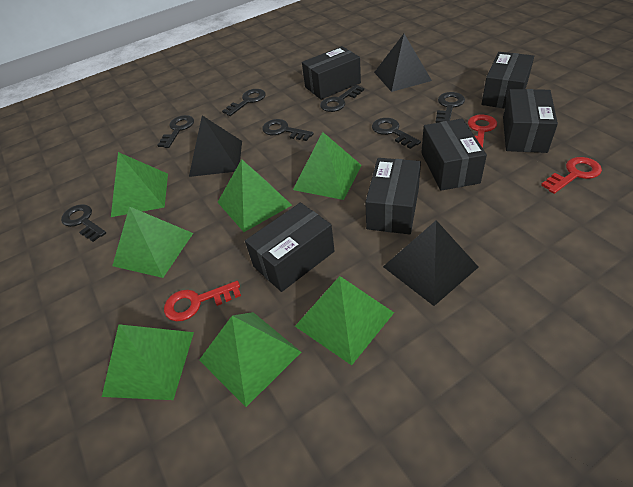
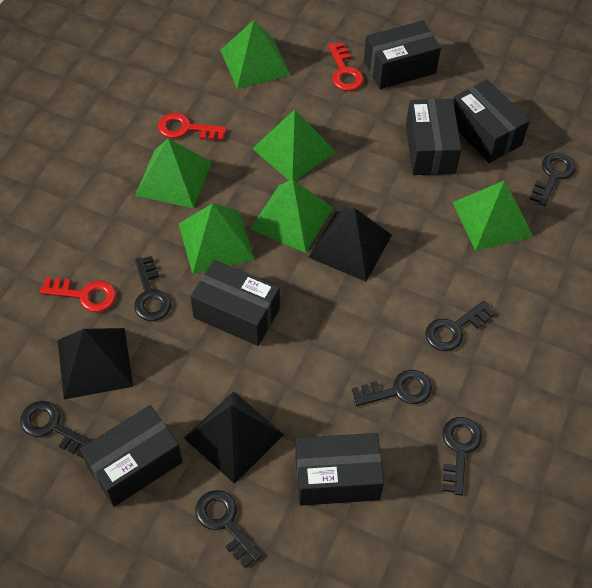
green pyramid: 7 -> 6

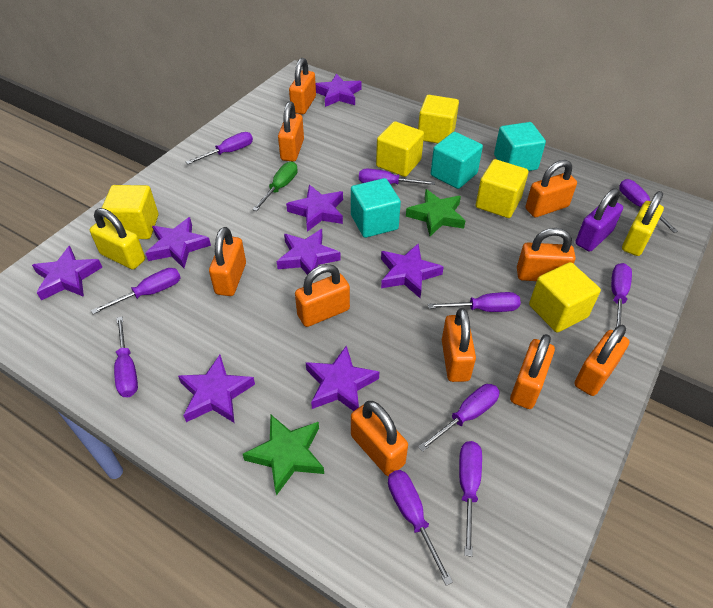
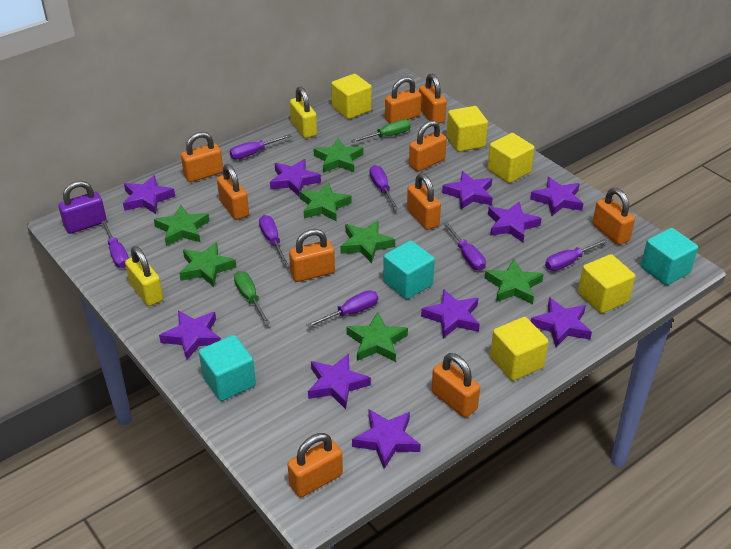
green screwdriver: 1 -> 2
green star: 2 -> 7
purple screwdriver: 10 -> 7
purple star: 8 -> 10

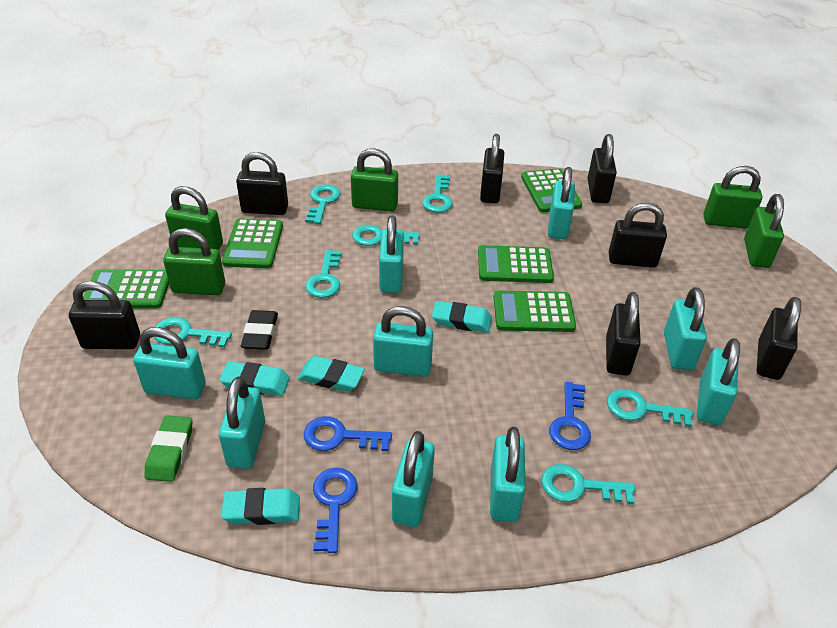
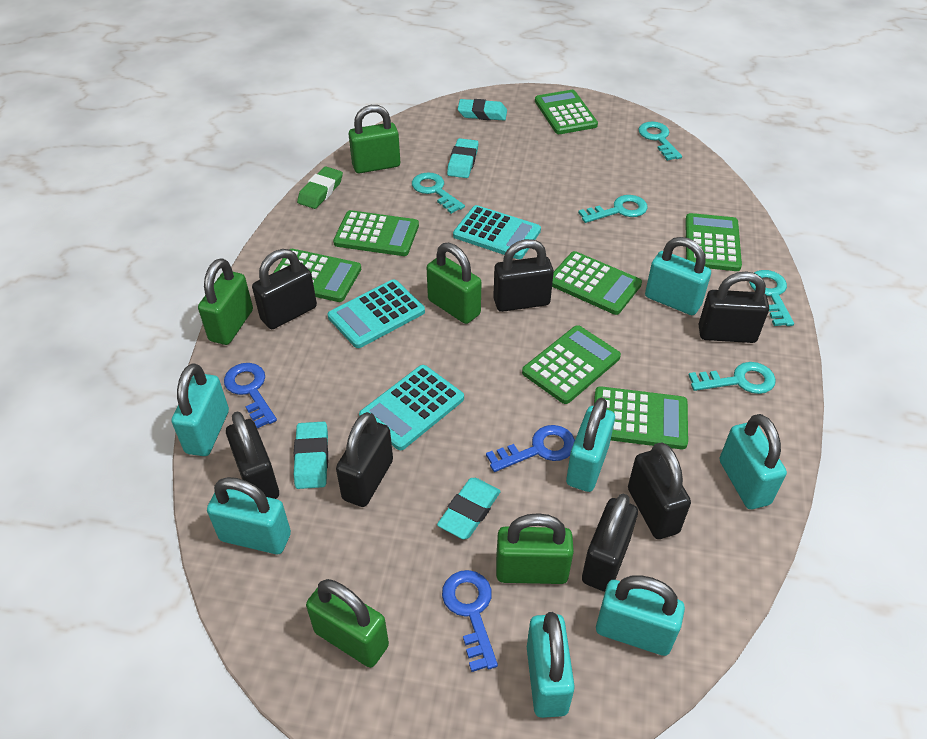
black eraser: 1 -> 0
green calculator: 5 -> 7
turquoise calculator: 0 -> 3
turquoise key: 7 -> 5
turquoise padlock: 9 -> 7

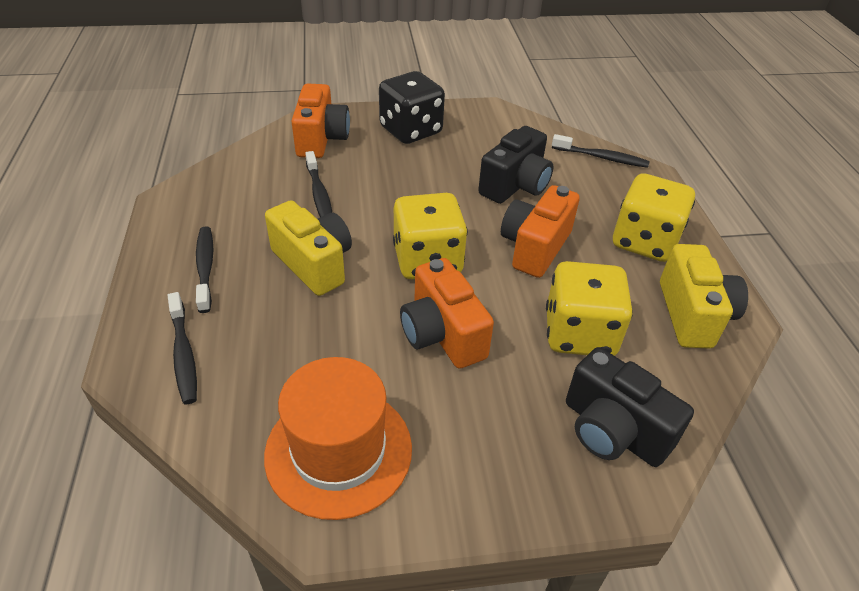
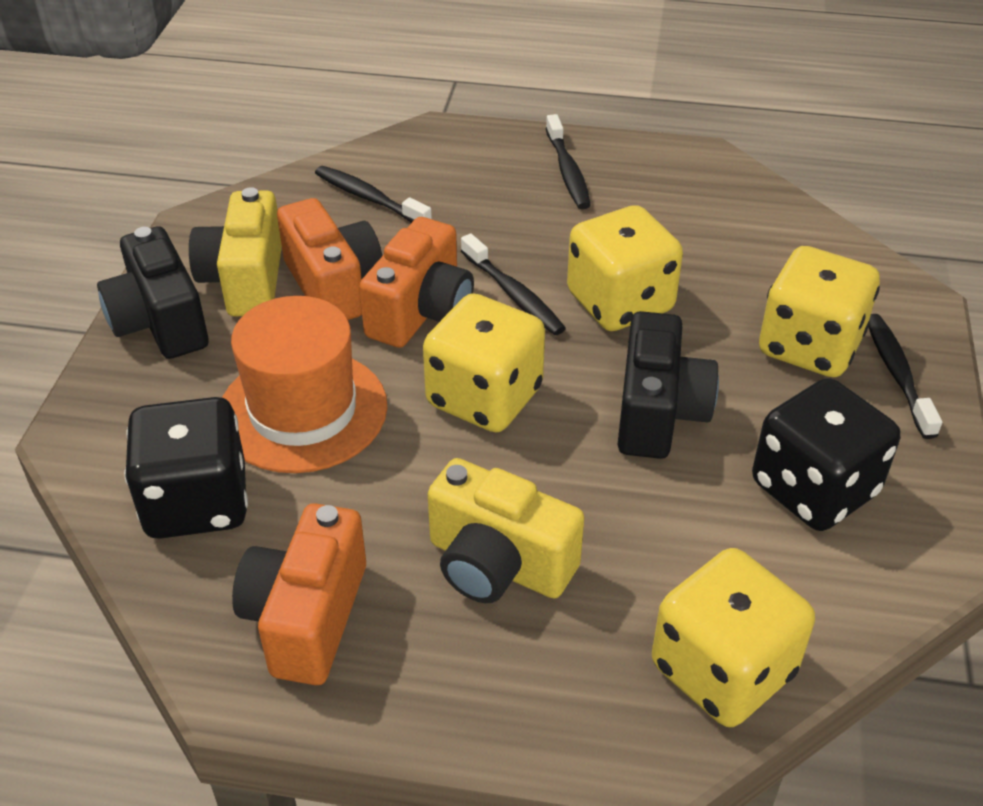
black dice: 1 -> 2
yellow dice: 3 -> 4

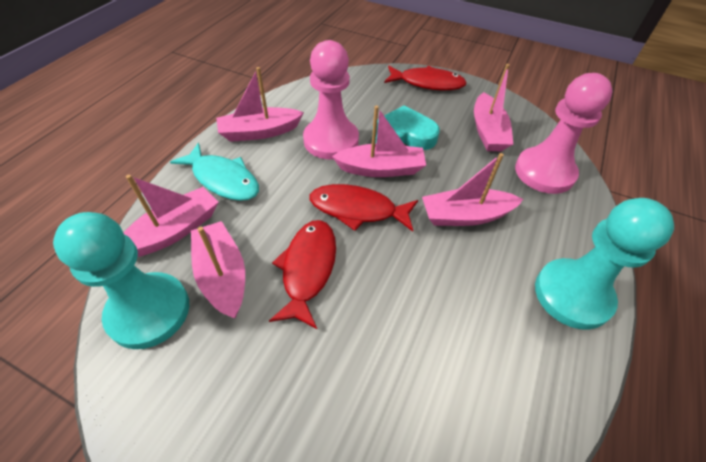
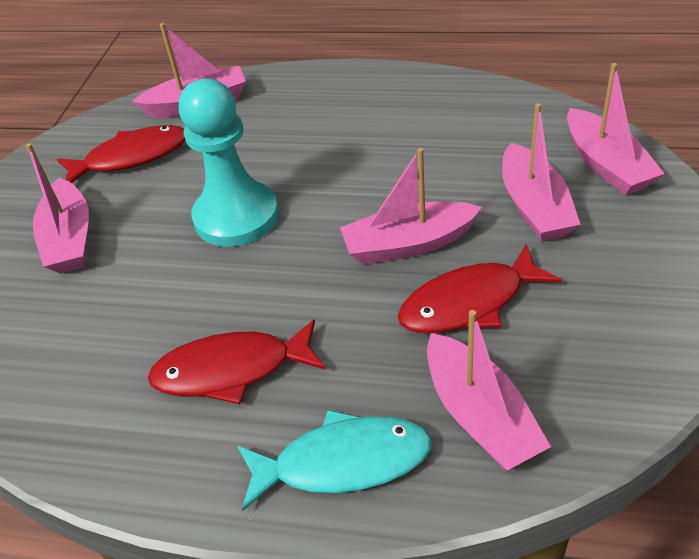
pink pawn: 2 -> 0
turquoise heart: 1 -> 0
turquoise pawn: 2 -> 1

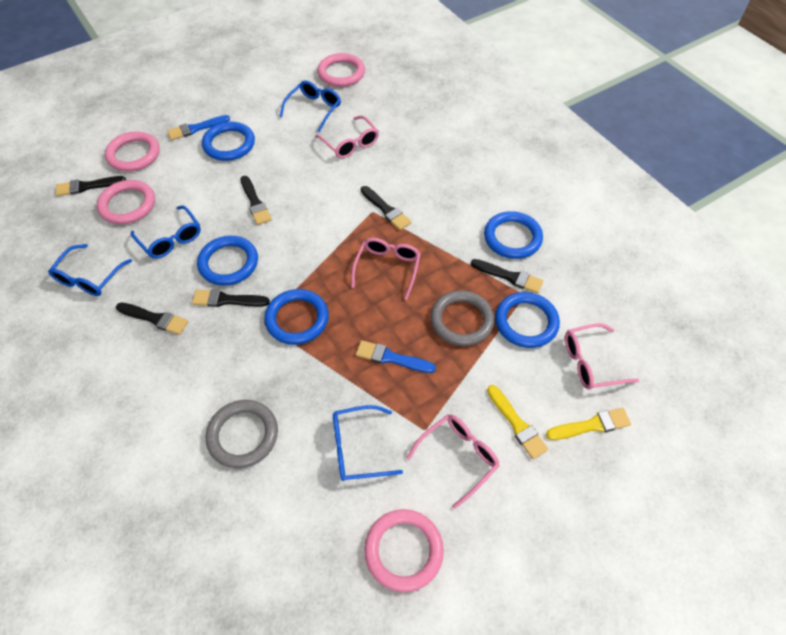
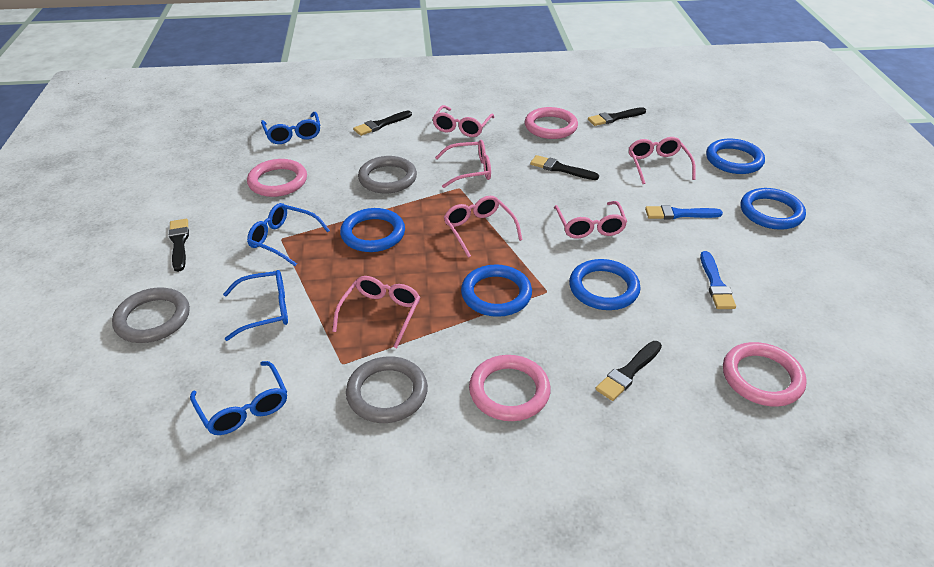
black brush: 6 -> 5
grey ring: 2 -> 3
pink glasses: 4 -> 6
yellow brush: 2 -> 0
###
* _Work item_
The word "screwdriver" appears on some lines of the data above; count those lines and return only the number.

* _Response to the task_
2